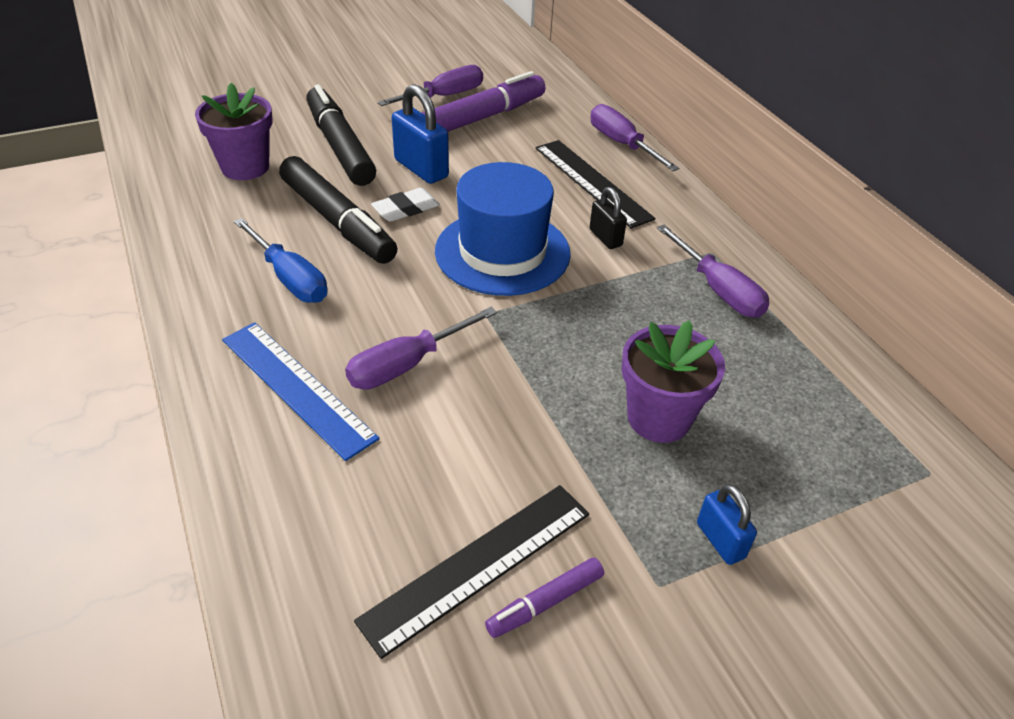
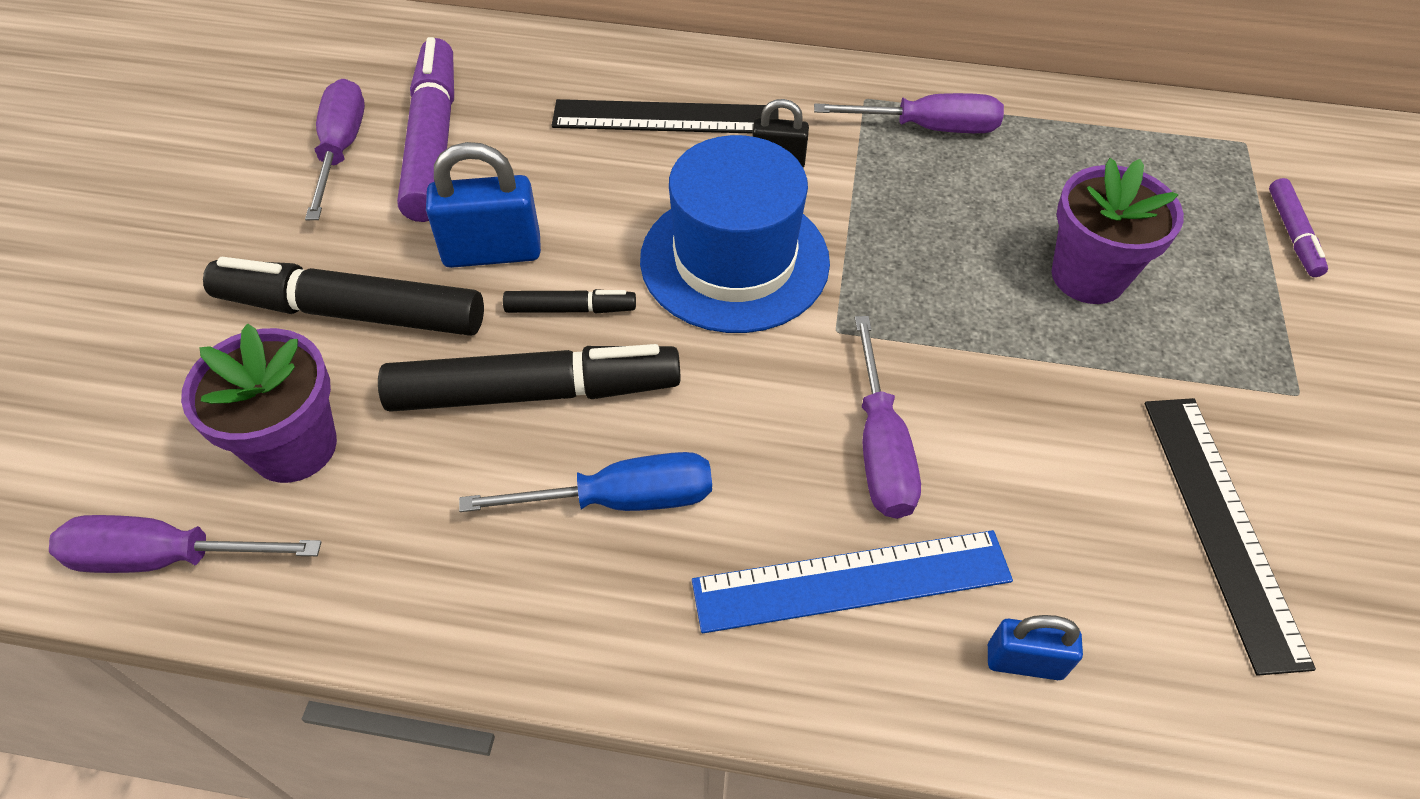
camera: 55 degrees left, 10 degrees up
white eraser [371,188,440,222] -> black marker [503,289,636,313]
purple marker [485,557,604,638] -> purple marker moved to [1269,178,1328,277]
purple screwdriver [591,104,679,171] -> purple screwdriver moved to [49,515,322,573]
blue padlock [697,484,757,565] -> blue padlock moved to [988,615,1083,680]

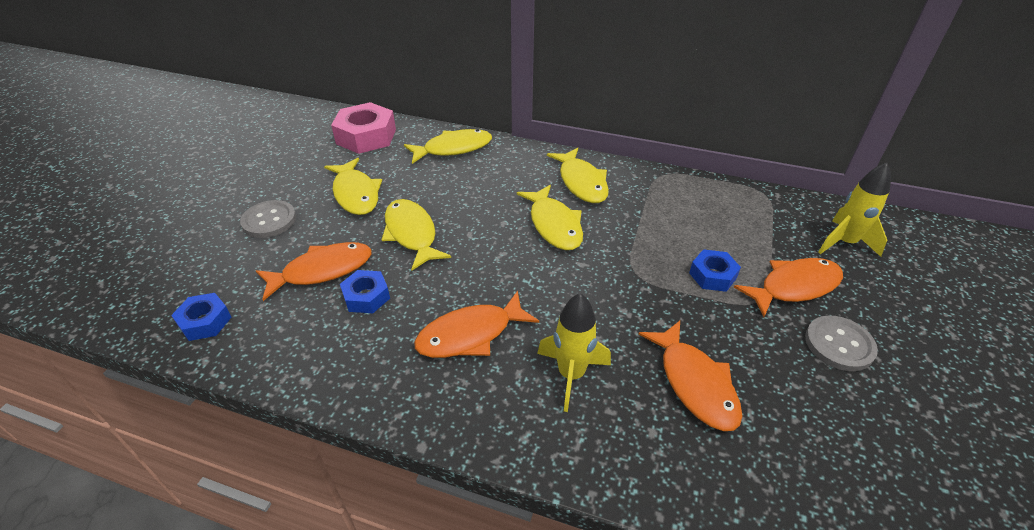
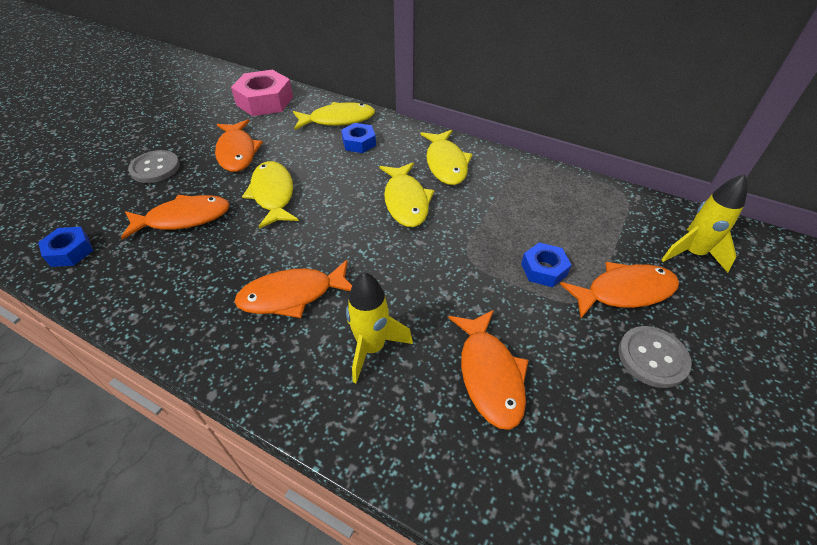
camera: 10 degrees right, 5 degrees up
yellow fish [324,158,382,215] -> orange fish [215,119,263,172]
blue nut [340,270,390,313] -> blue nut moved to [341,123,376,153]

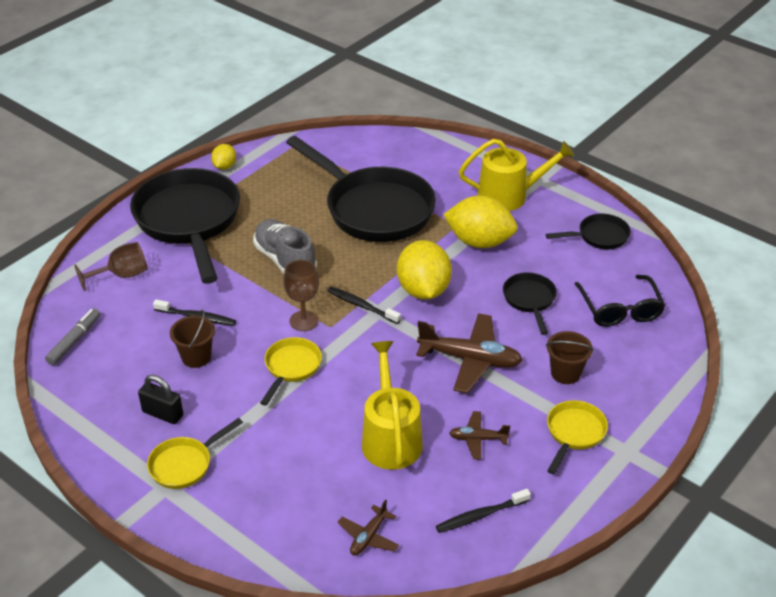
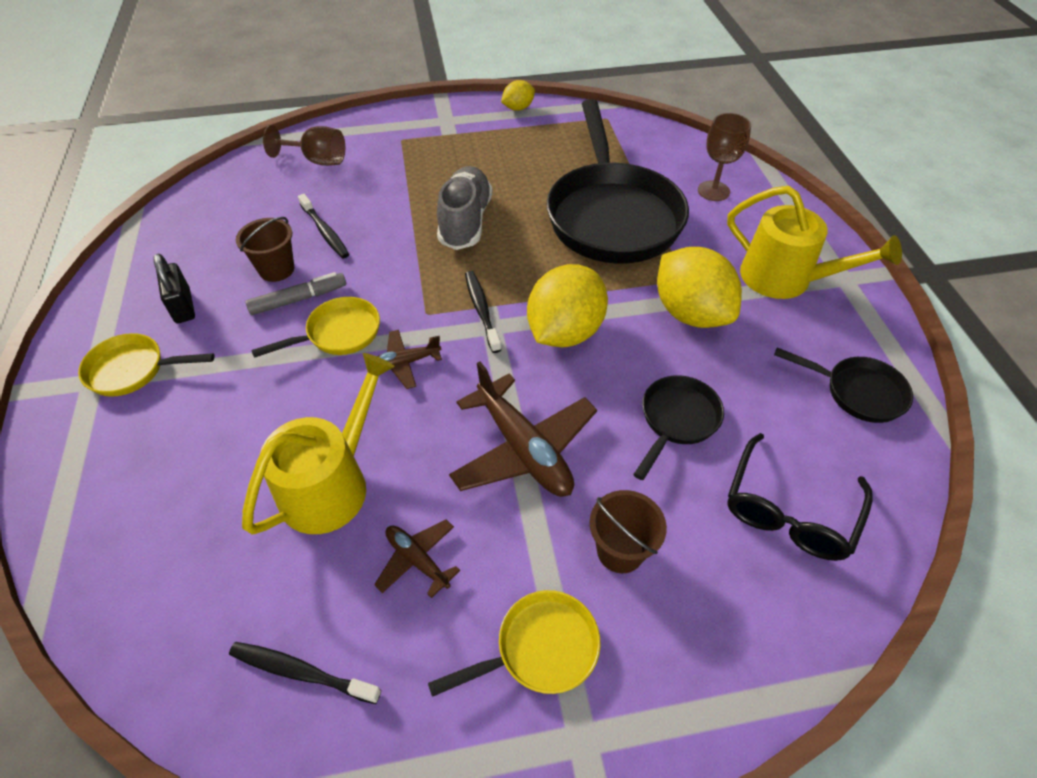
camera: 40 degrees right, 10 degrees up
grey marker [45,308,100,365] -> grey marker moved to [245,272,346,315]
black pan [130,168,240,284] -> none
brown goblet [283,260,319,331] -> brown goblet moved to [698,113,751,201]
brown plane [338,499,399,556] -> brown plane moved to [377,330,442,389]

####

**Instructions to follow**
The expected output is every entry, retyped exactly, with all pictures removed.

**Solution to the problem**
camera: 55 degrees left, 10 degrees up
white eraser [371,188,440,222] -> black marker [503,289,636,313]
purple marker [485,557,604,638] -> purple marker moved to [1269,178,1328,277]
purple screwdriver [591,104,679,171] -> purple screwdriver moved to [49,515,322,573]
blue padlock [697,484,757,565] -> blue padlock moved to [988,615,1083,680]

camera: 10 degrees right, 5 degrees up
yellow fish [324,158,382,215] -> orange fish [215,119,263,172]
blue nut [340,270,390,313] -> blue nut moved to [341,123,376,153]

camera: 40 degrees right, 10 degrees up
grey marker [45,308,100,365] -> grey marker moved to [245,272,346,315]
black pan [130,168,240,284] -> none
brown goblet [283,260,319,331] -> brown goblet moved to [698,113,751,201]
brown plane [338,499,399,556] -> brown plane moved to [377,330,442,389]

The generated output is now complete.